**Goal of the exercise:** State only how many lines below include the string "blue".

[Stored dataset items]
○ ○ ○ ○
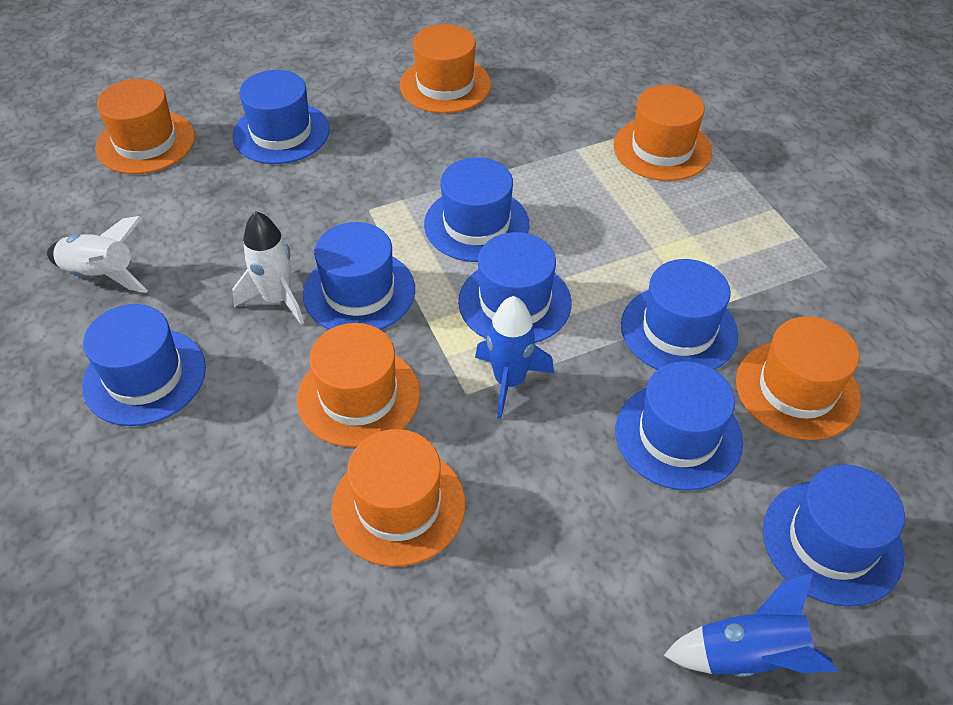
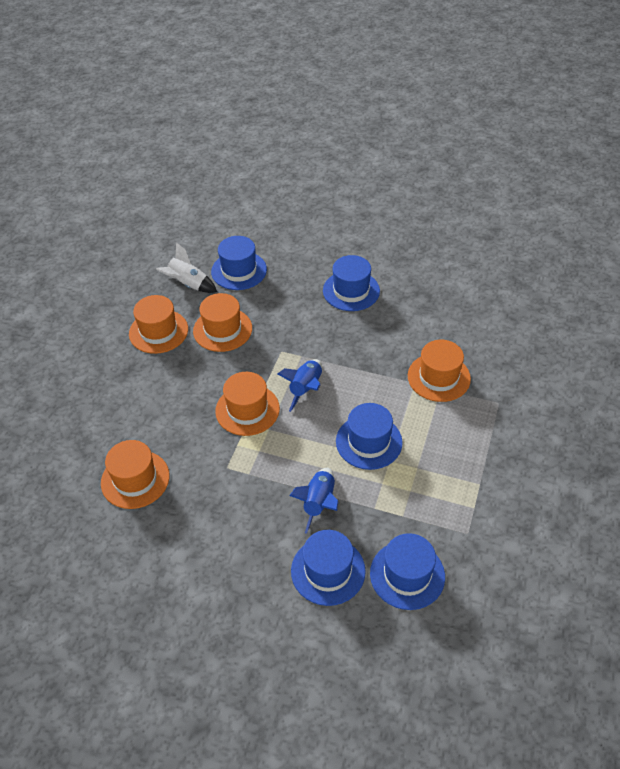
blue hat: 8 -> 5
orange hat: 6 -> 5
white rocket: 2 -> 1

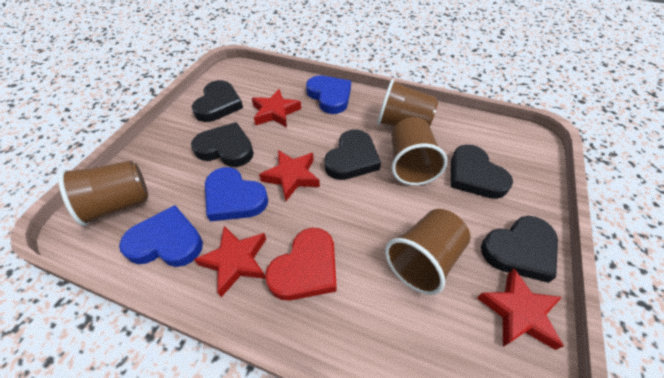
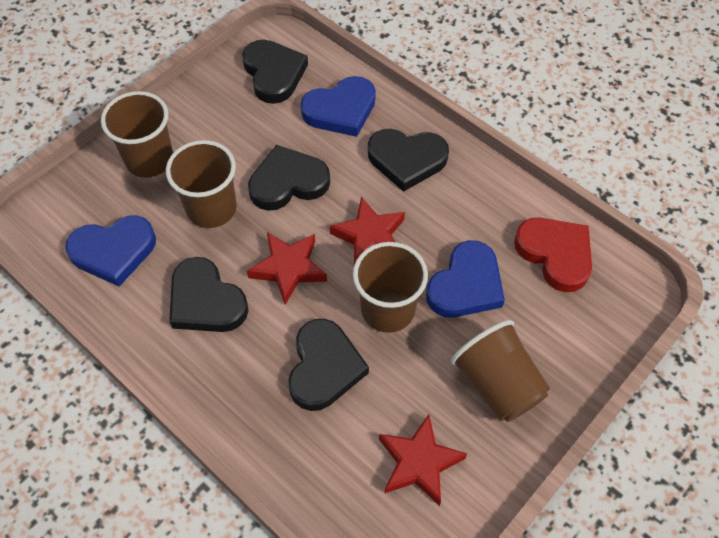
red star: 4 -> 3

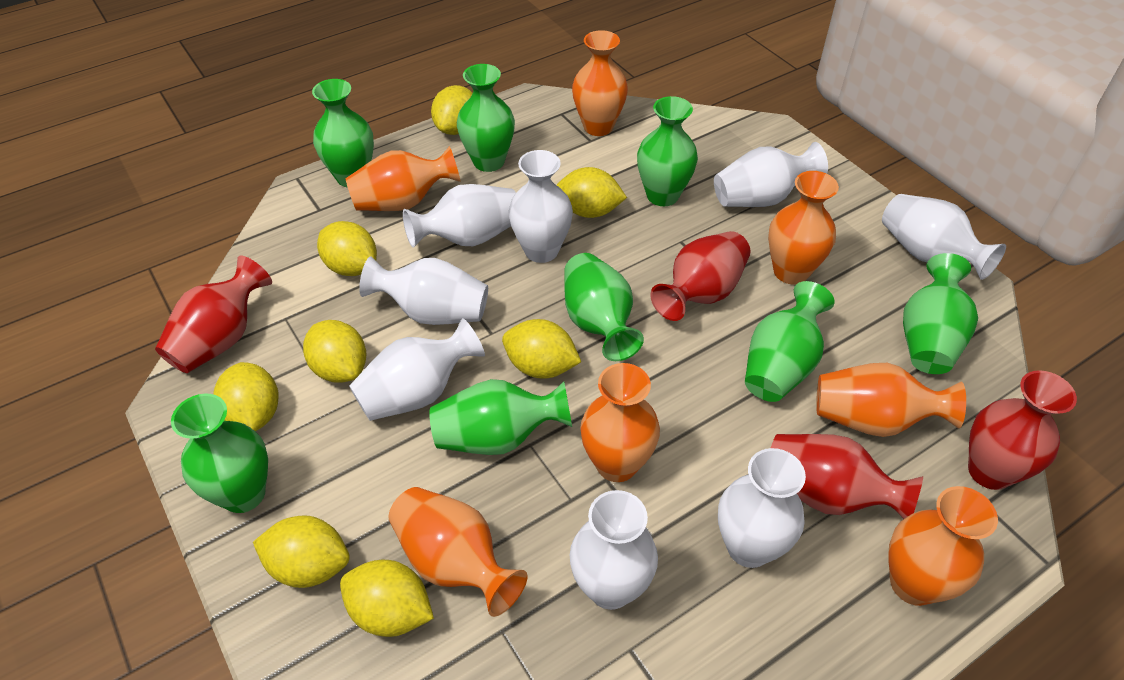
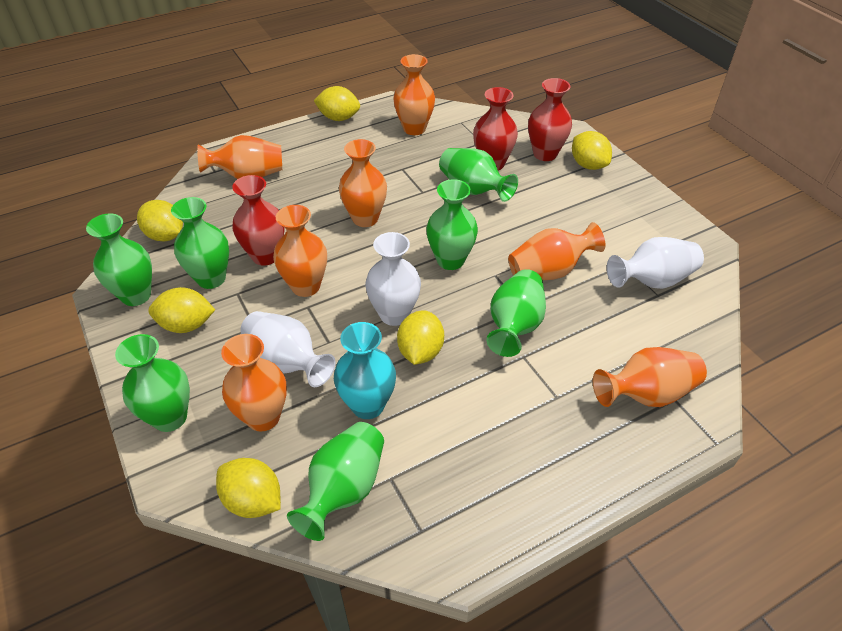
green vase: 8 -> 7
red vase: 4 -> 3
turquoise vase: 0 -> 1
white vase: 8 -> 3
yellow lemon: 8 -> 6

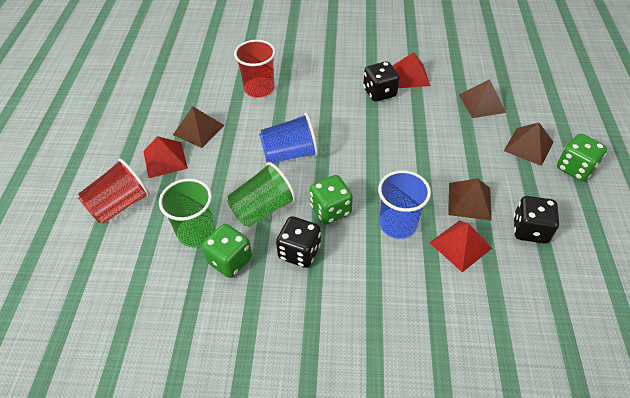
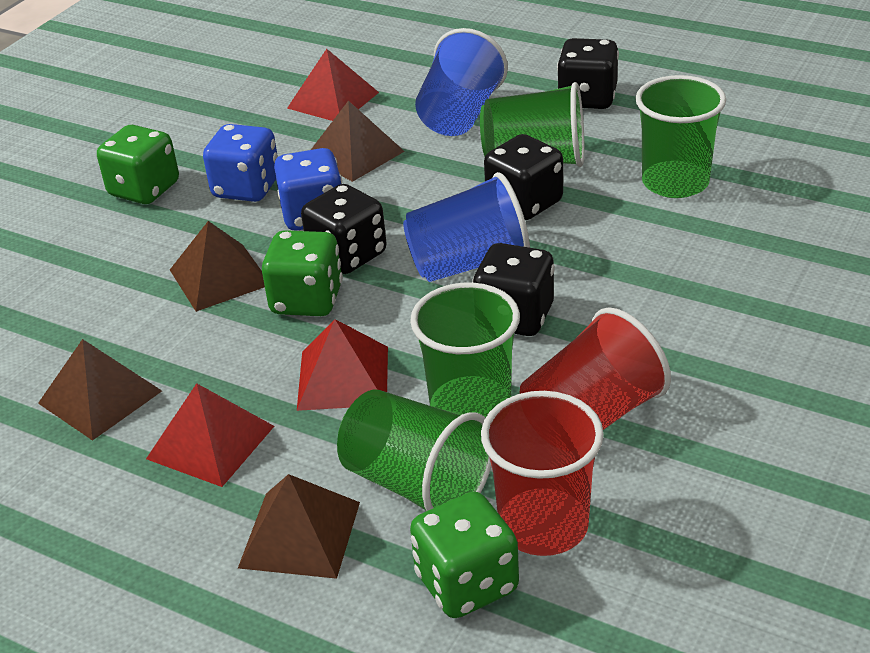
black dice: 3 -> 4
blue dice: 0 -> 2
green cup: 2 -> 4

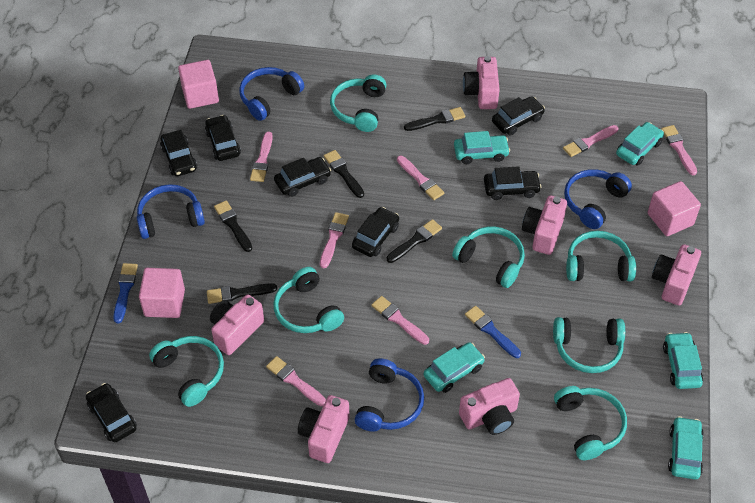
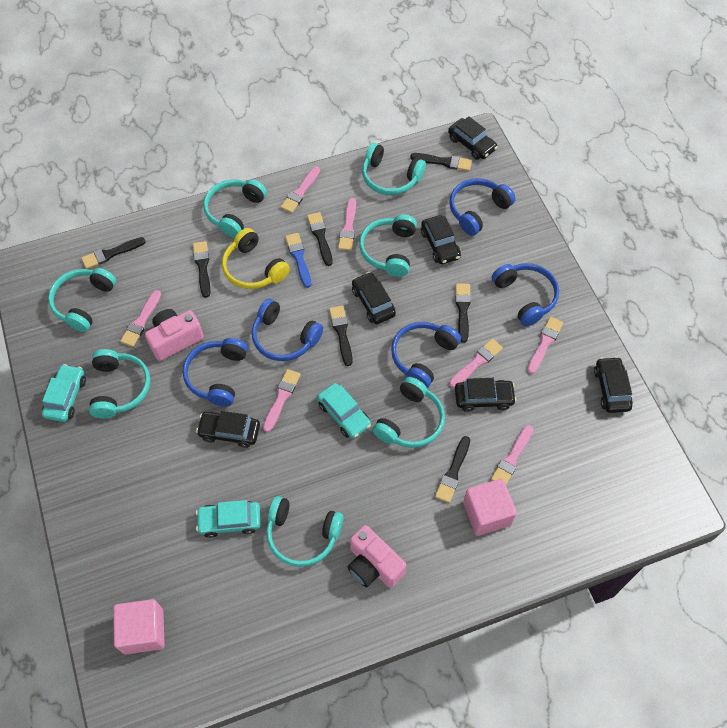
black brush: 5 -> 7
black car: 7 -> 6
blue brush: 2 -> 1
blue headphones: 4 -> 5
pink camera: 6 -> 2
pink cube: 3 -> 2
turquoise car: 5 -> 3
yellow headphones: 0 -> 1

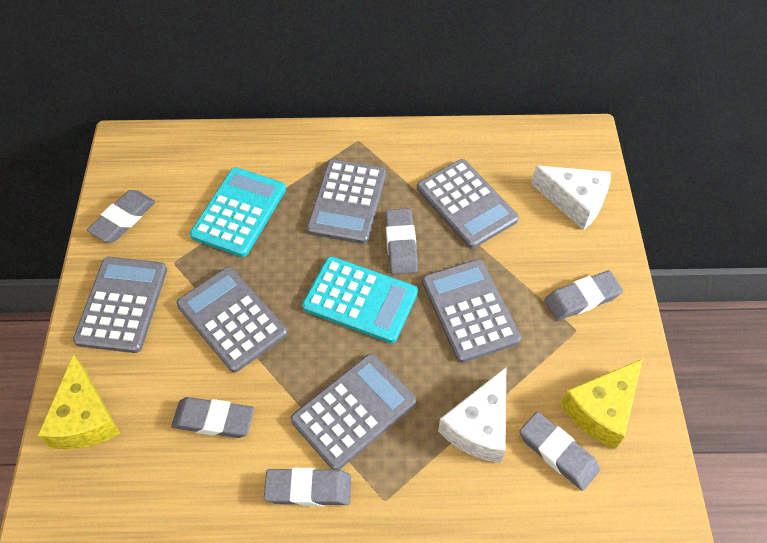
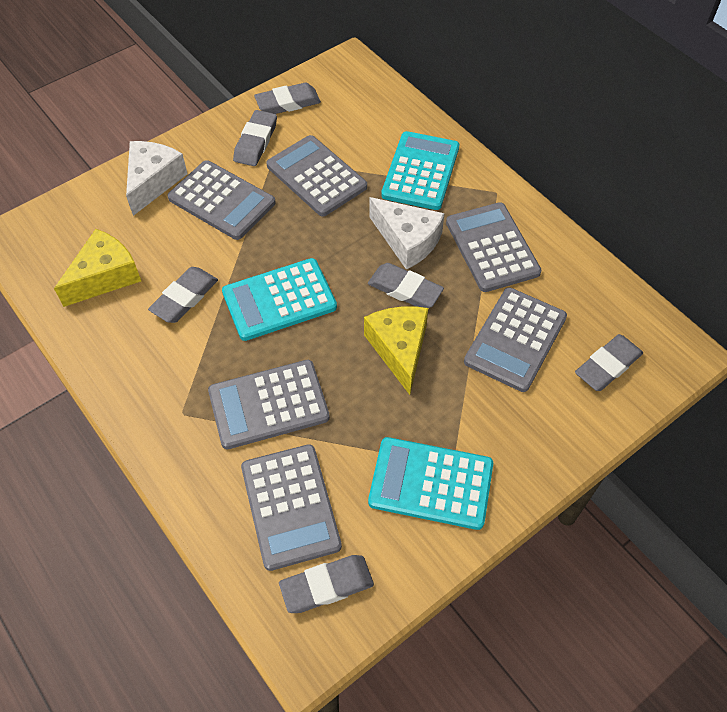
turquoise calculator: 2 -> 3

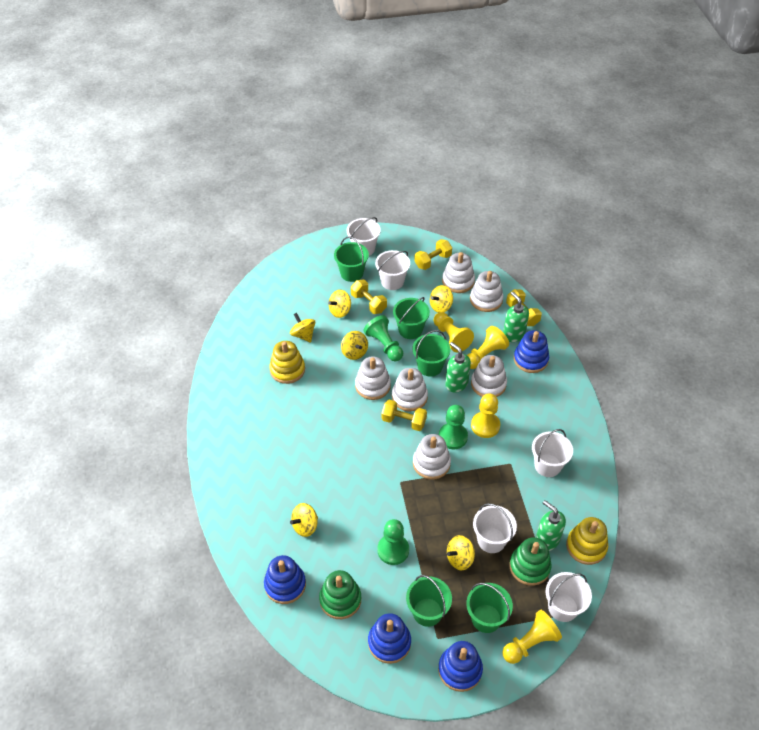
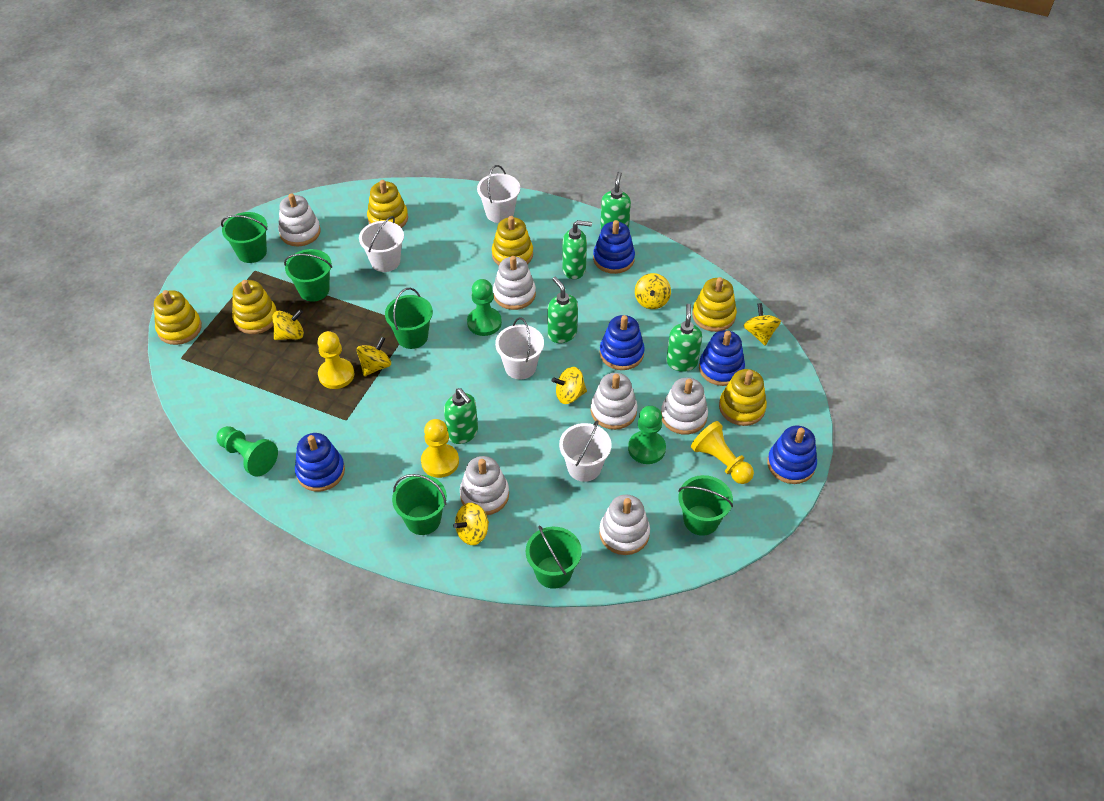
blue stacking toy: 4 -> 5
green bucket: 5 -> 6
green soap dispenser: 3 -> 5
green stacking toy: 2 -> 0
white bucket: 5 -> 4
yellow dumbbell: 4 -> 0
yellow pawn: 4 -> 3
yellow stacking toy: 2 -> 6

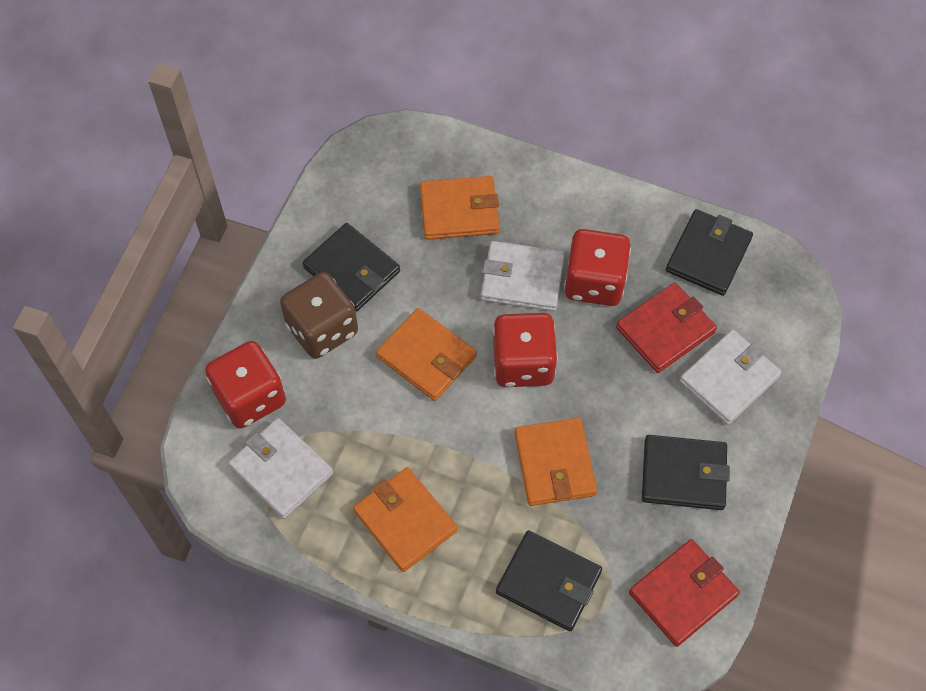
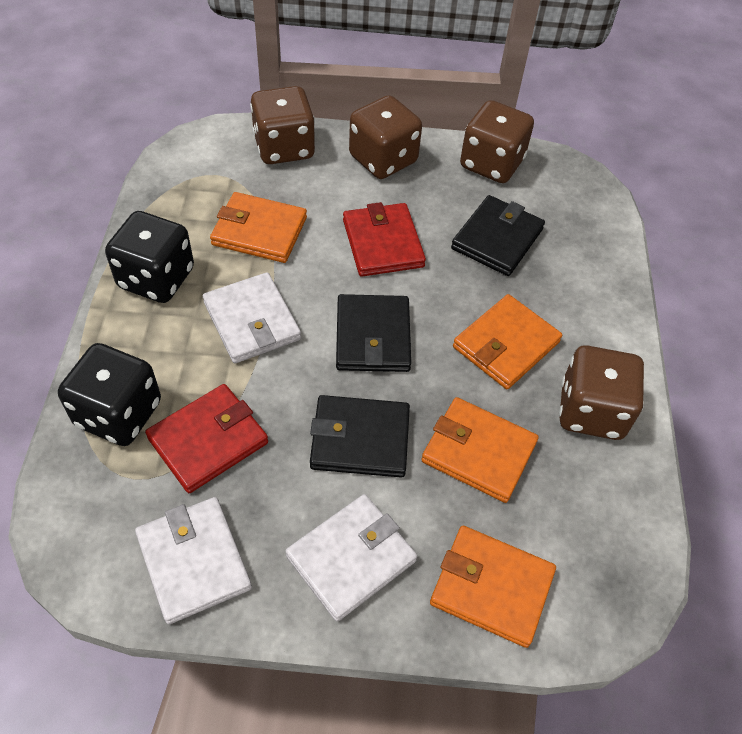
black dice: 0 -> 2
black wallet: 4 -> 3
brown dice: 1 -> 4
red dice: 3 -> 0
○ ○ ○ ○
**Reply:** 5